What you have to do >>
Give back every line below that describes how a shape moved or turned, word for word, across all the items. Leave out the pictures.

━━━

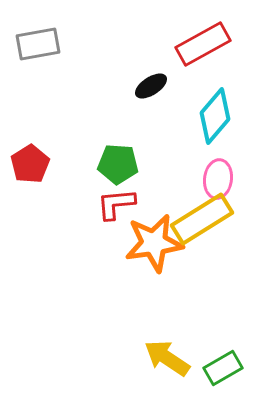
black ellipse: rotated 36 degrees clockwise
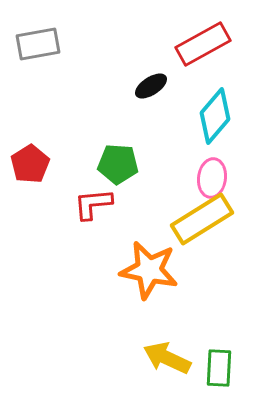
pink ellipse: moved 6 px left, 1 px up
red L-shape: moved 23 px left
orange star: moved 5 px left, 27 px down; rotated 20 degrees clockwise
yellow arrow: rotated 9 degrees counterclockwise
green rectangle: moved 4 px left; rotated 57 degrees counterclockwise
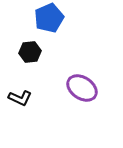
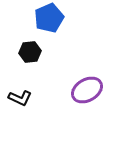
purple ellipse: moved 5 px right, 2 px down; rotated 64 degrees counterclockwise
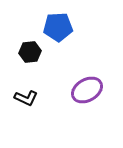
blue pentagon: moved 9 px right, 9 px down; rotated 20 degrees clockwise
black L-shape: moved 6 px right
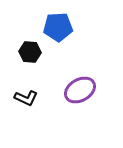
black hexagon: rotated 10 degrees clockwise
purple ellipse: moved 7 px left
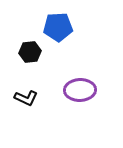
black hexagon: rotated 10 degrees counterclockwise
purple ellipse: rotated 28 degrees clockwise
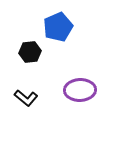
blue pentagon: rotated 20 degrees counterclockwise
black L-shape: rotated 15 degrees clockwise
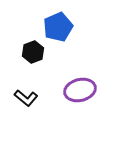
black hexagon: moved 3 px right; rotated 15 degrees counterclockwise
purple ellipse: rotated 12 degrees counterclockwise
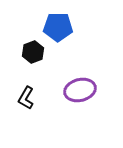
blue pentagon: rotated 24 degrees clockwise
black L-shape: rotated 80 degrees clockwise
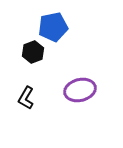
blue pentagon: moved 5 px left; rotated 12 degrees counterclockwise
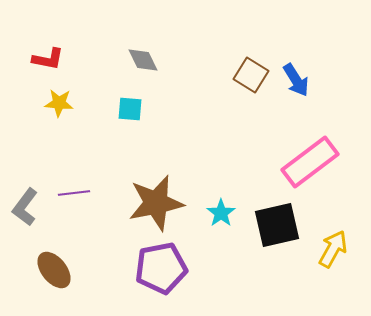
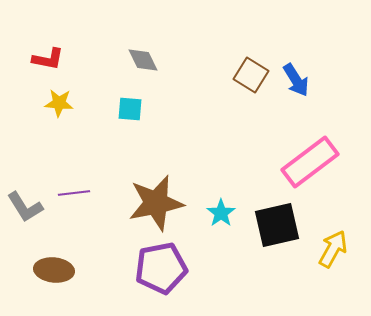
gray L-shape: rotated 69 degrees counterclockwise
brown ellipse: rotated 45 degrees counterclockwise
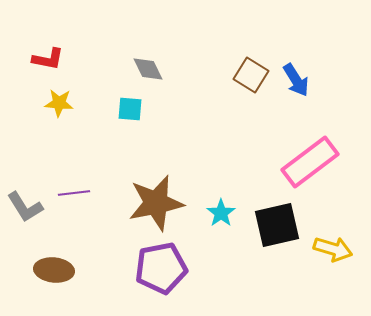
gray diamond: moved 5 px right, 9 px down
yellow arrow: rotated 78 degrees clockwise
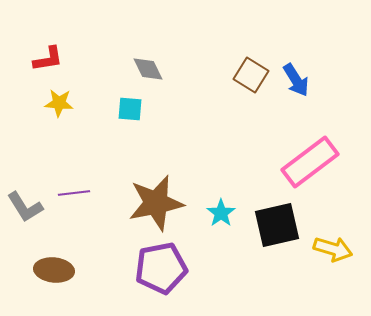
red L-shape: rotated 20 degrees counterclockwise
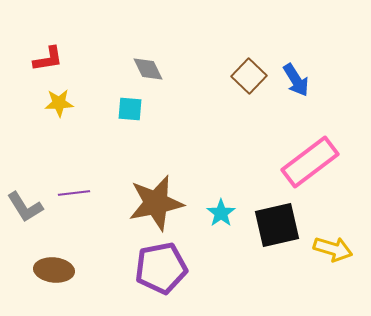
brown square: moved 2 px left, 1 px down; rotated 12 degrees clockwise
yellow star: rotated 8 degrees counterclockwise
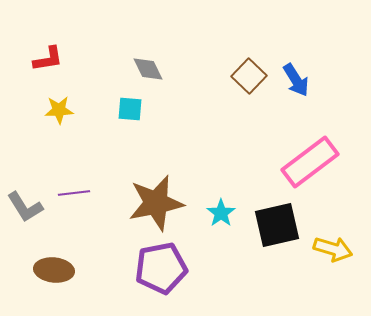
yellow star: moved 7 px down
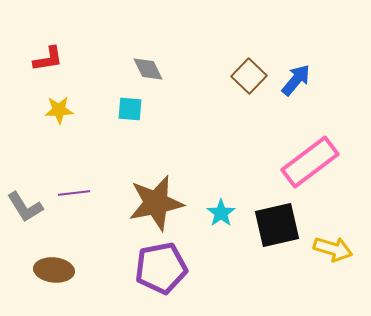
blue arrow: rotated 108 degrees counterclockwise
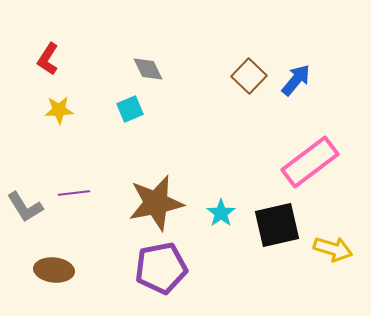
red L-shape: rotated 132 degrees clockwise
cyan square: rotated 28 degrees counterclockwise
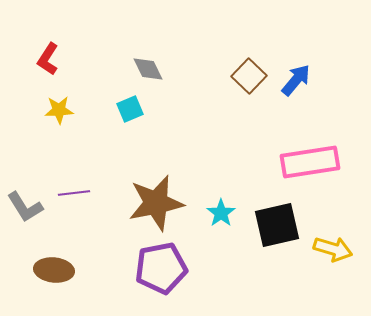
pink rectangle: rotated 28 degrees clockwise
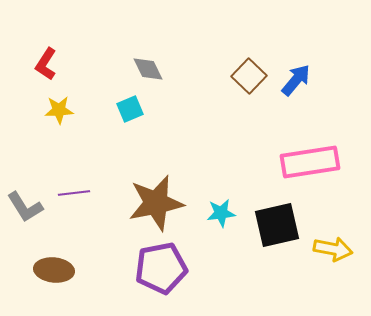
red L-shape: moved 2 px left, 5 px down
cyan star: rotated 28 degrees clockwise
yellow arrow: rotated 6 degrees counterclockwise
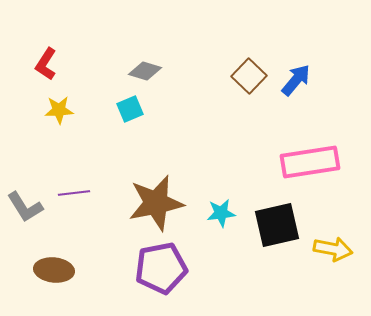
gray diamond: moved 3 px left, 2 px down; rotated 48 degrees counterclockwise
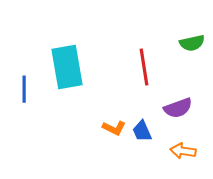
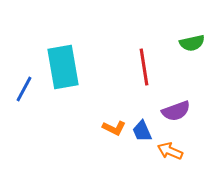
cyan rectangle: moved 4 px left
blue line: rotated 28 degrees clockwise
purple semicircle: moved 2 px left, 3 px down
orange arrow: moved 13 px left; rotated 15 degrees clockwise
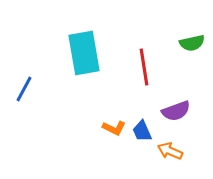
cyan rectangle: moved 21 px right, 14 px up
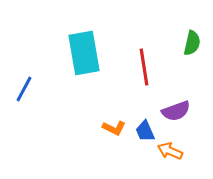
green semicircle: rotated 65 degrees counterclockwise
blue trapezoid: moved 3 px right
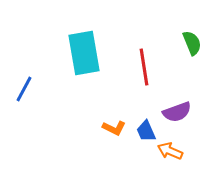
green semicircle: rotated 35 degrees counterclockwise
purple semicircle: moved 1 px right, 1 px down
blue trapezoid: moved 1 px right
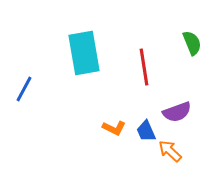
orange arrow: rotated 20 degrees clockwise
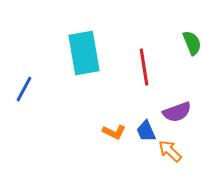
orange L-shape: moved 4 px down
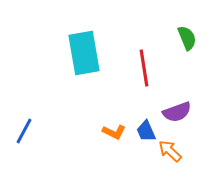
green semicircle: moved 5 px left, 5 px up
red line: moved 1 px down
blue line: moved 42 px down
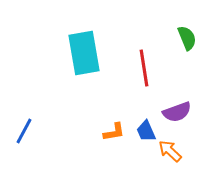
orange L-shape: rotated 35 degrees counterclockwise
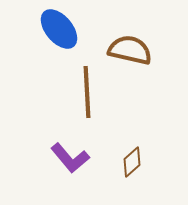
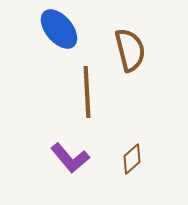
brown semicircle: rotated 63 degrees clockwise
brown diamond: moved 3 px up
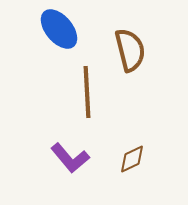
brown diamond: rotated 16 degrees clockwise
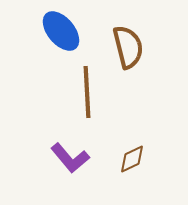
blue ellipse: moved 2 px right, 2 px down
brown semicircle: moved 2 px left, 3 px up
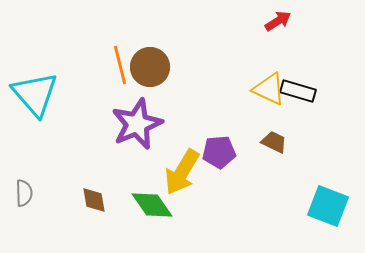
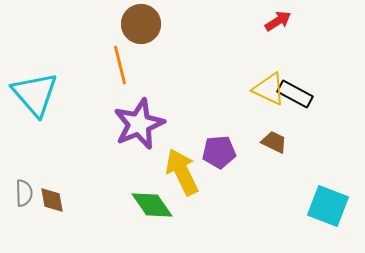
brown circle: moved 9 px left, 43 px up
black rectangle: moved 3 px left, 3 px down; rotated 12 degrees clockwise
purple star: moved 2 px right
yellow arrow: rotated 123 degrees clockwise
brown diamond: moved 42 px left
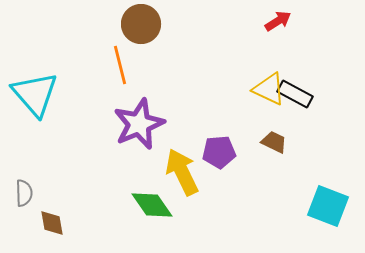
brown diamond: moved 23 px down
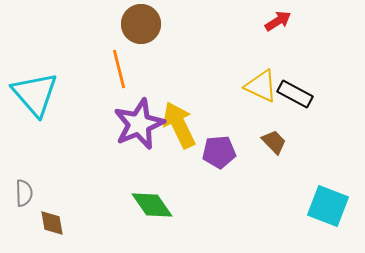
orange line: moved 1 px left, 4 px down
yellow triangle: moved 8 px left, 3 px up
brown trapezoid: rotated 20 degrees clockwise
yellow arrow: moved 3 px left, 47 px up
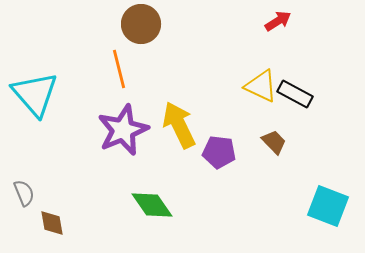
purple star: moved 16 px left, 6 px down
purple pentagon: rotated 12 degrees clockwise
gray semicircle: rotated 20 degrees counterclockwise
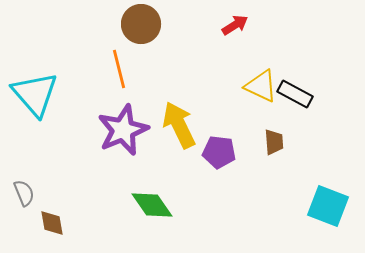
red arrow: moved 43 px left, 4 px down
brown trapezoid: rotated 40 degrees clockwise
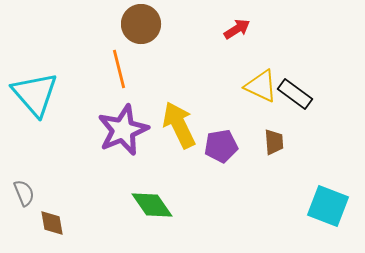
red arrow: moved 2 px right, 4 px down
black rectangle: rotated 8 degrees clockwise
purple pentagon: moved 2 px right, 6 px up; rotated 16 degrees counterclockwise
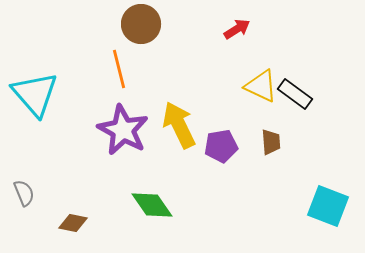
purple star: rotated 21 degrees counterclockwise
brown trapezoid: moved 3 px left
brown diamond: moved 21 px right; rotated 68 degrees counterclockwise
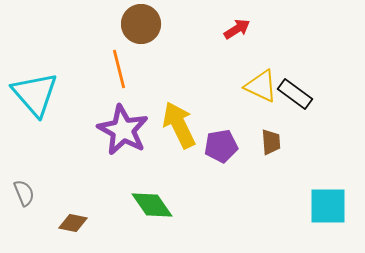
cyan square: rotated 21 degrees counterclockwise
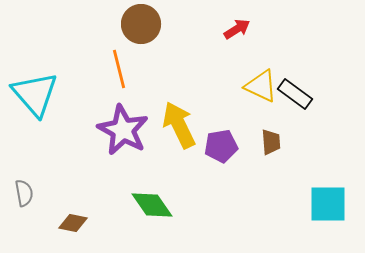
gray semicircle: rotated 12 degrees clockwise
cyan square: moved 2 px up
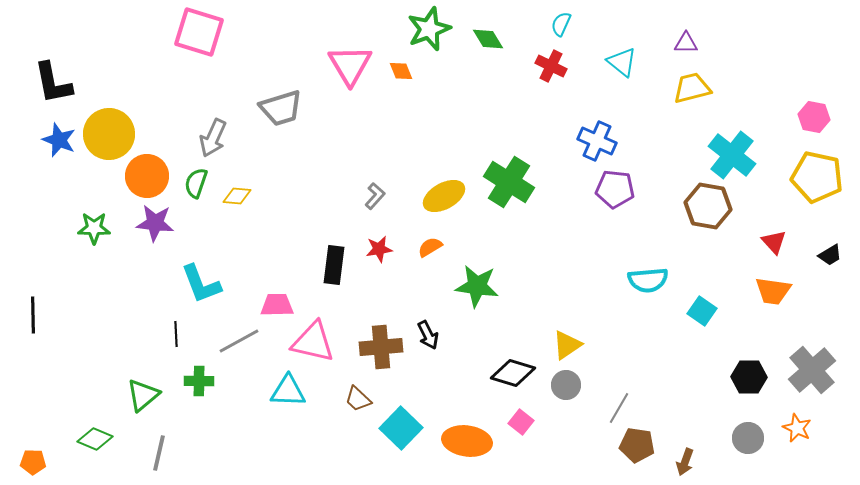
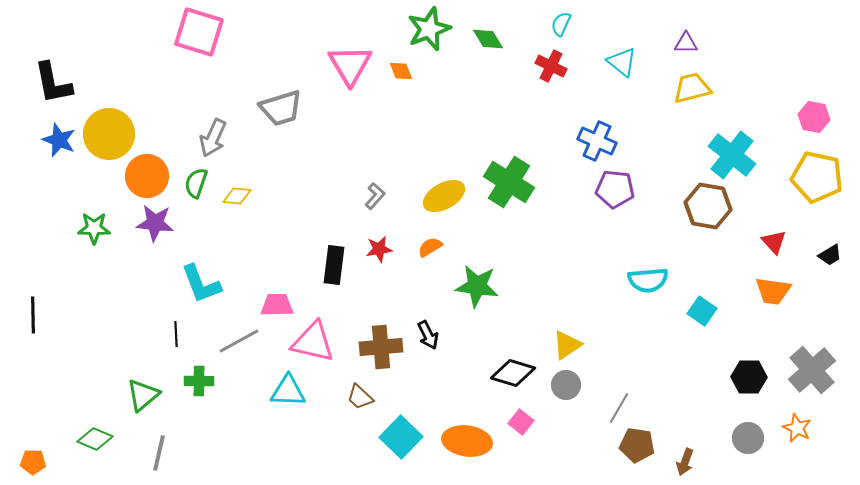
brown trapezoid at (358, 399): moved 2 px right, 2 px up
cyan square at (401, 428): moved 9 px down
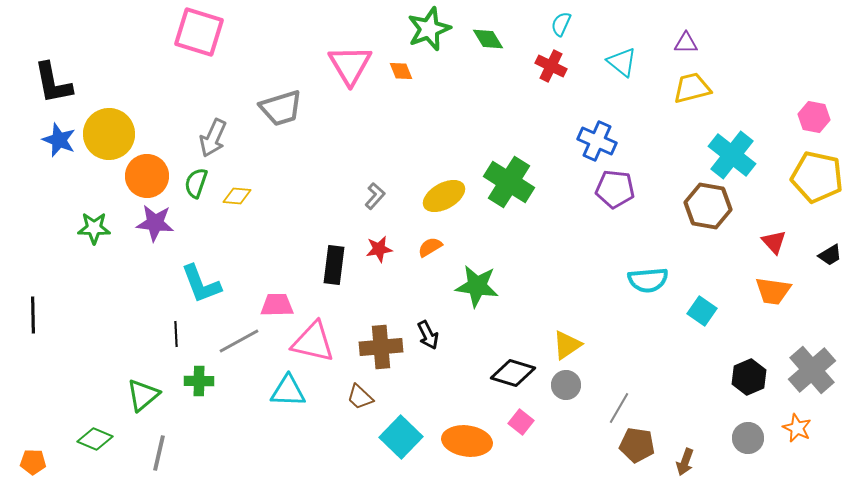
black hexagon at (749, 377): rotated 24 degrees counterclockwise
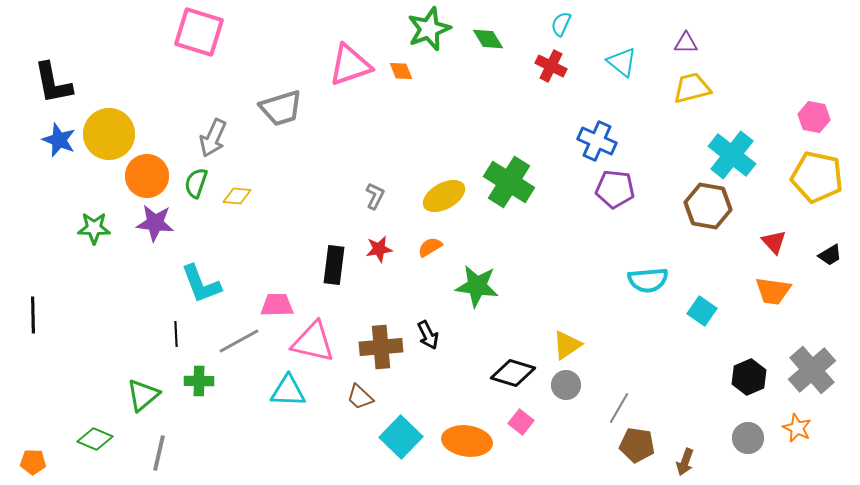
pink triangle at (350, 65): rotated 42 degrees clockwise
gray L-shape at (375, 196): rotated 16 degrees counterclockwise
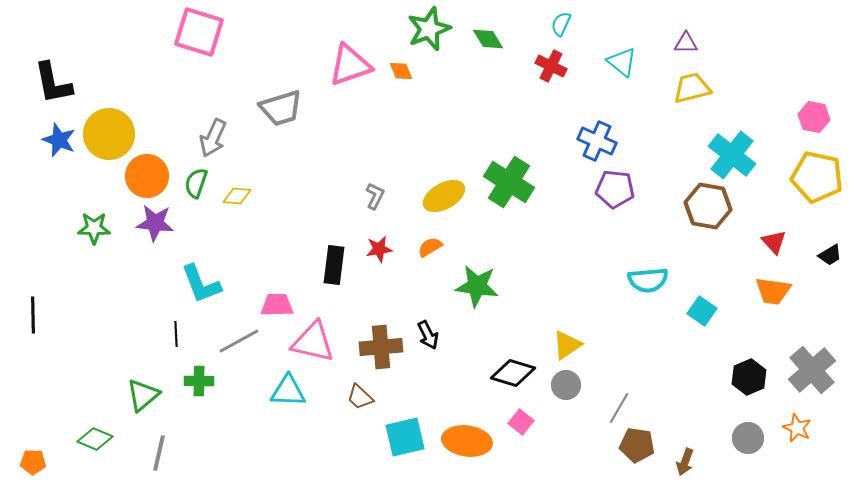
cyan square at (401, 437): moved 4 px right; rotated 33 degrees clockwise
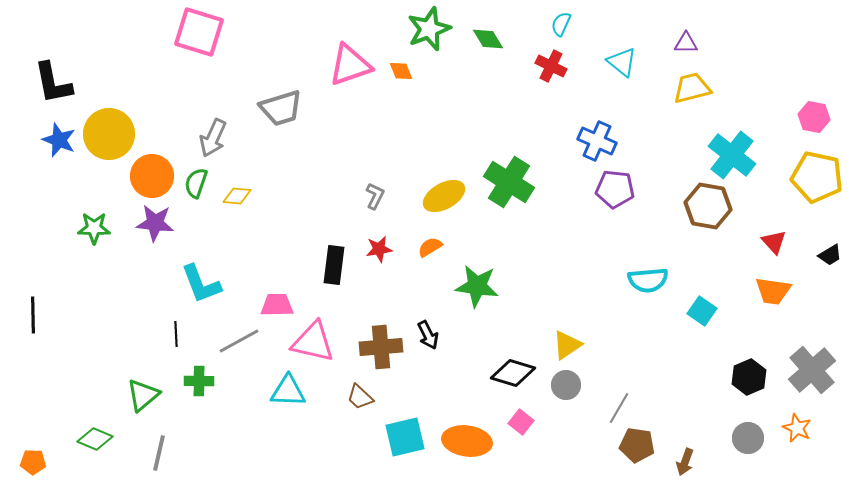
orange circle at (147, 176): moved 5 px right
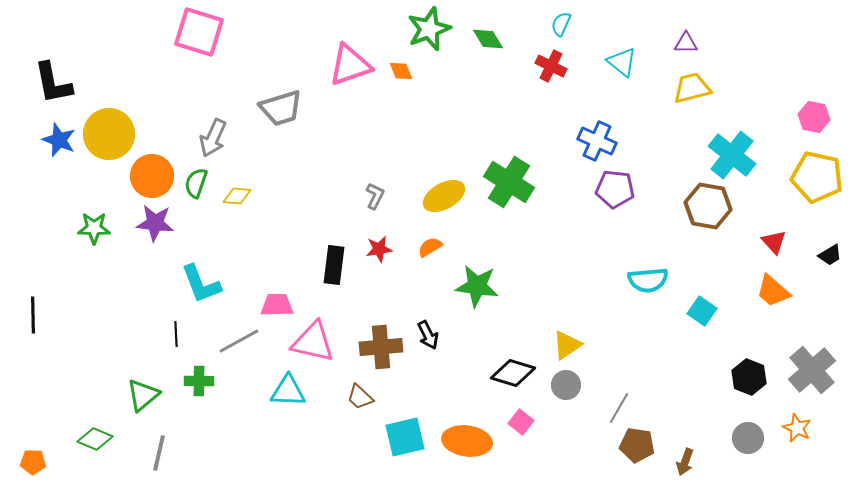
orange trapezoid at (773, 291): rotated 33 degrees clockwise
black hexagon at (749, 377): rotated 16 degrees counterclockwise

━━━

Output of the task >>
black ellipse: rotated 36 degrees clockwise
pink ellipse: moved 6 px left, 1 px up
red L-shape: moved 23 px left
orange star: moved 5 px left, 27 px down; rotated 20 degrees clockwise
yellow arrow: rotated 9 degrees counterclockwise
green rectangle: moved 4 px left; rotated 57 degrees counterclockwise
purple ellipse: moved 5 px right, 2 px down; rotated 64 degrees counterclockwise
blue pentagon: moved 9 px right, 9 px down; rotated 20 degrees clockwise
black L-shape: moved 6 px right
black hexagon: rotated 10 degrees clockwise
purple ellipse: moved 7 px left
black hexagon: rotated 10 degrees counterclockwise
purple ellipse: rotated 28 degrees clockwise
blue pentagon: rotated 20 degrees counterclockwise
black L-shape: rotated 15 degrees clockwise
black hexagon: moved 3 px right; rotated 15 degrees counterclockwise
purple ellipse: rotated 12 degrees counterclockwise
blue pentagon: rotated 24 degrees clockwise
black L-shape: rotated 80 degrees clockwise
blue pentagon: moved 5 px left; rotated 12 degrees counterclockwise
gray L-shape: rotated 69 degrees counterclockwise
brown ellipse: rotated 45 degrees counterclockwise
gray diamond: moved 5 px right, 9 px down
yellow arrow: rotated 78 degrees clockwise
red L-shape: rotated 20 degrees counterclockwise
brown square: moved 2 px left, 1 px down; rotated 12 degrees clockwise
yellow star: rotated 8 degrees counterclockwise
yellow star: moved 7 px down
blue arrow: rotated 108 degrees counterclockwise
red L-shape: rotated 132 degrees clockwise
cyan square: rotated 28 degrees counterclockwise
pink rectangle: rotated 28 degrees clockwise
red L-shape: moved 2 px left, 5 px down
cyan star: rotated 28 degrees clockwise
yellow arrow: rotated 6 degrees counterclockwise
gray diamond: moved 3 px left, 2 px down; rotated 48 degrees counterclockwise
cyan rectangle: moved 4 px left
blue line: rotated 28 degrees clockwise
purple semicircle: moved 2 px left, 3 px down
orange arrow: moved 13 px left; rotated 15 degrees clockwise
cyan rectangle: moved 21 px right, 14 px up
green semicircle: rotated 65 degrees counterclockwise
blue trapezoid: moved 3 px right
green semicircle: rotated 35 degrees counterclockwise
purple semicircle: moved 1 px right, 1 px down
blue trapezoid: moved 1 px right
orange arrow: rotated 20 degrees clockwise
orange L-shape: moved 4 px down
green semicircle: moved 5 px left, 5 px up
red line: moved 1 px down
blue line: moved 42 px down
orange L-shape: rotated 35 degrees counterclockwise
brown semicircle: rotated 63 degrees clockwise
brown diamond: moved 3 px up
brown diamond: rotated 16 degrees clockwise
blue ellipse: moved 2 px right, 2 px down
brown semicircle: moved 2 px left, 3 px up
brown circle: moved 9 px left, 43 px up
black rectangle: moved 3 px left, 3 px down; rotated 12 degrees clockwise
purple star: moved 2 px right
yellow arrow: rotated 123 degrees clockwise
brown diamond: moved 42 px left
brown diamond: moved 23 px down
orange line: moved 1 px left, 4 px down
yellow triangle: moved 8 px left, 3 px up
brown trapezoid: rotated 20 degrees clockwise
yellow arrow: moved 3 px left, 47 px up
purple star: moved 16 px left, 6 px down
purple pentagon: rotated 12 degrees clockwise
gray semicircle: rotated 20 degrees counterclockwise
red arrow: moved 43 px left, 4 px down
brown trapezoid: rotated 40 degrees clockwise
red arrow: moved 2 px right, 4 px down
black rectangle: rotated 8 degrees clockwise
purple pentagon: moved 2 px right, 6 px up; rotated 16 degrees counterclockwise
purple star: rotated 21 degrees counterclockwise
brown trapezoid: moved 3 px left
brown diamond: moved 21 px right; rotated 68 degrees counterclockwise
cyan square: rotated 21 degrees counterclockwise
gray semicircle: rotated 12 degrees clockwise
cyan square: moved 2 px up
brown trapezoid at (358, 399): moved 2 px right, 2 px up
cyan square at (401, 428): moved 9 px down
black hexagon at (749, 377): rotated 24 degrees counterclockwise
pink triangle at (350, 65): rotated 42 degrees clockwise
gray L-shape at (375, 196): rotated 16 degrees counterclockwise
cyan square at (401, 437): moved 4 px right; rotated 33 degrees clockwise
orange circle at (147, 176): moved 5 px right
orange trapezoid at (773, 291): rotated 33 degrees clockwise
black hexagon at (749, 377): rotated 16 degrees counterclockwise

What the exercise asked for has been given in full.